— Information shown —
────────
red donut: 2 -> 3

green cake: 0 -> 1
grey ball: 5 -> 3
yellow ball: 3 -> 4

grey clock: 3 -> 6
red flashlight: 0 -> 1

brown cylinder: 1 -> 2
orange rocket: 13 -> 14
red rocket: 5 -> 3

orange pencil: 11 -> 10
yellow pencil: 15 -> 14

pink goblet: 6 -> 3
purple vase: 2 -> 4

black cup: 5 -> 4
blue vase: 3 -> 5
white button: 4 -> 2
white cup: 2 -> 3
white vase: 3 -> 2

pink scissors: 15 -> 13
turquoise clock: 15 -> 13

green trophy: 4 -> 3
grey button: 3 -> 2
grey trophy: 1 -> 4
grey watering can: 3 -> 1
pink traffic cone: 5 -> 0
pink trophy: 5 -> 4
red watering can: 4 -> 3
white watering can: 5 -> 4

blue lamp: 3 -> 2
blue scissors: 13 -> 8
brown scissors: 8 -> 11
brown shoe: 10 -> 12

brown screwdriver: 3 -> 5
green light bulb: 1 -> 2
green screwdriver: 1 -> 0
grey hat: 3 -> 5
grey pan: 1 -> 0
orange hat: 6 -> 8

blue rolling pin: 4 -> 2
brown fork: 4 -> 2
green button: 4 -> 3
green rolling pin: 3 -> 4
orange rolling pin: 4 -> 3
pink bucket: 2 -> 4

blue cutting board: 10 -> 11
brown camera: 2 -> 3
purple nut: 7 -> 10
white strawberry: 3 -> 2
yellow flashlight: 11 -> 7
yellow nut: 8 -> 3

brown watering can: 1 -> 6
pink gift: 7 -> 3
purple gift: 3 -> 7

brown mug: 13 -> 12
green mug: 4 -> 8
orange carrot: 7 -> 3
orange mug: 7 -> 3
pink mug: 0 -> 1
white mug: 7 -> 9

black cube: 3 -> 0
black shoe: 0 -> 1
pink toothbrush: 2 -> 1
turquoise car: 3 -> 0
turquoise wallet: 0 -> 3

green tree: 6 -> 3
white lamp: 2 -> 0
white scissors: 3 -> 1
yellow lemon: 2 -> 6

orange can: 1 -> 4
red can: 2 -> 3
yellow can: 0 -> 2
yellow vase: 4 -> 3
────────
— Problem requirements —
Output the lines of the records above exactly as they appear, from the line containing "orange rocket: 13 -> 14" through the line containing "pink trophy: 5 -> 4".

— Expected answer —
orange rocket: 13 -> 14
red rocket: 5 -> 3

orange pencil: 11 -> 10
yellow pencil: 15 -> 14

pink goblet: 6 -> 3
purple vase: 2 -> 4

black cup: 5 -> 4
blue vase: 3 -> 5
white button: 4 -> 2
white cup: 2 -> 3
white vase: 3 -> 2

pink scissors: 15 -> 13
turquoise clock: 15 -> 13

green trophy: 4 -> 3
grey button: 3 -> 2
grey trophy: 1 -> 4
grey watering can: 3 -> 1
pink traffic cone: 5 -> 0
pink trophy: 5 -> 4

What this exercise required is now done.